─── DATA FOR PROCESSING

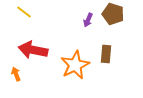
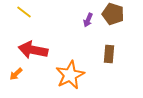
brown rectangle: moved 3 px right
orange star: moved 5 px left, 10 px down
orange arrow: rotated 112 degrees counterclockwise
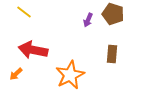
brown rectangle: moved 3 px right
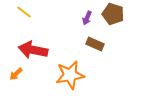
purple arrow: moved 1 px left, 2 px up
brown rectangle: moved 17 px left, 10 px up; rotated 72 degrees counterclockwise
orange star: rotated 16 degrees clockwise
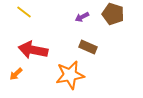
purple arrow: moved 5 px left, 1 px up; rotated 40 degrees clockwise
brown rectangle: moved 7 px left, 3 px down
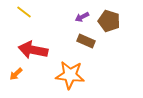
brown pentagon: moved 4 px left, 7 px down
brown rectangle: moved 2 px left, 6 px up
orange star: rotated 16 degrees clockwise
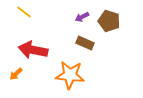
brown rectangle: moved 1 px left, 2 px down
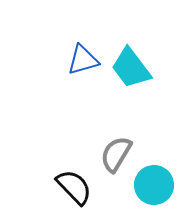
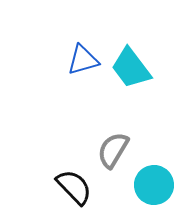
gray semicircle: moved 3 px left, 4 px up
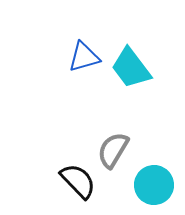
blue triangle: moved 1 px right, 3 px up
black semicircle: moved 4 px right, 6 px up
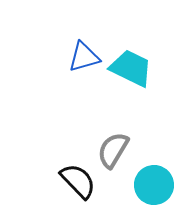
cyan trapezoid: rotated 153 degrees clockwise
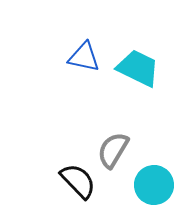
blue triangle: rotated 28 degrees clockwise
cyan trapezoid: moved 7 px right
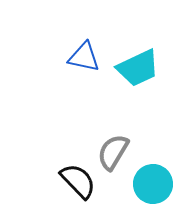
cyan trapezoid: rotated 129 degrees clockwise
gray semicircle: moved 2 px down
cyan circle: moved 1 px left, 1 px up
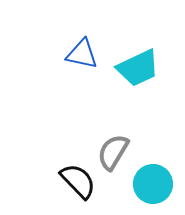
blue triangle: moved 2 px left, 3 px up
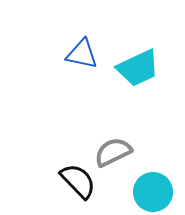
gray semicircle: rotated 33 degrees clockwise
cyan circle: moved 8 px down
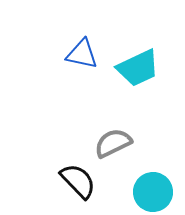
gray semicircle: moved 9 px up
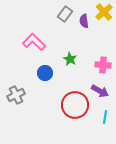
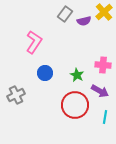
purple semicircle: rotated 96 degrees counterclockwise
pink L-shape: rotated 80 degrees clockwise
green star: moved 7 px right, 16 px down
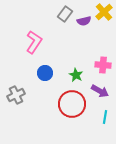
green star: moved 1 px left
red circle: moved 3 px left, 1 px up
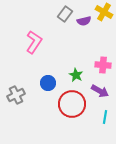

──────

PROBLEM DESCRIPTION
Reproduce every line of the records above verbatim, omitting the picture lines.

RESPONSE TO THE EXERCISE
brown rectangle: moved 3 px right
orange star: moved 5 px left, 10 px down
orange arrow: rotated 112 degrees counterclockwise
brown rectangle: moved 3 px right
purple arrow: moved 1 px left, 2 px up
brown rectangle: moved 17 px left, 10 px up; rotated 72 degrees counterclockwise
orange star: rotated 16 degrees clockwise
purple arrow: moved 5 px left, 1 px up; rotated 40 degrees clockwise
brown rectangle: moved 7 px left, 3 px down
brown pentagon: moved 4 px left, 7 px down
brown rectangle: moved 2 px left, 6 px up
orange star: rotated 16 degrees clockwise
brown rectangle: moved 1 px left, 2 px down
gray semicircle: moved 3 px left, 4 px up
blue triangle: moved 1 px right, 3 px up
black semicircle: moved 4 px right, 6 px up
cyan trapezoid: rotated 153 degrees clockwise
blue triangle: rotated 28 degrees clockwise
cyan trapezoid: moved 7 px right
cyan trapezoid: rotated 129 degrees clockwise
gray semicircle: moved 2 px down
cyan circle: moved 1 px left, 1 px up
blue triangle: moved 2 px left, 3 px up
gray semicircle: rotated 33 degrees clockwise
cyan circle: moved 8 px down
gray semicircle: moved 9 px up
purple semicircle: rotated 96 degrees counterclockwise
pink L-shape: rotated 80 degrees clockwise
green star: moved 7 px right, 16 px down
green star: moved 1 px left
red circle: moved 3 px left, 1 px up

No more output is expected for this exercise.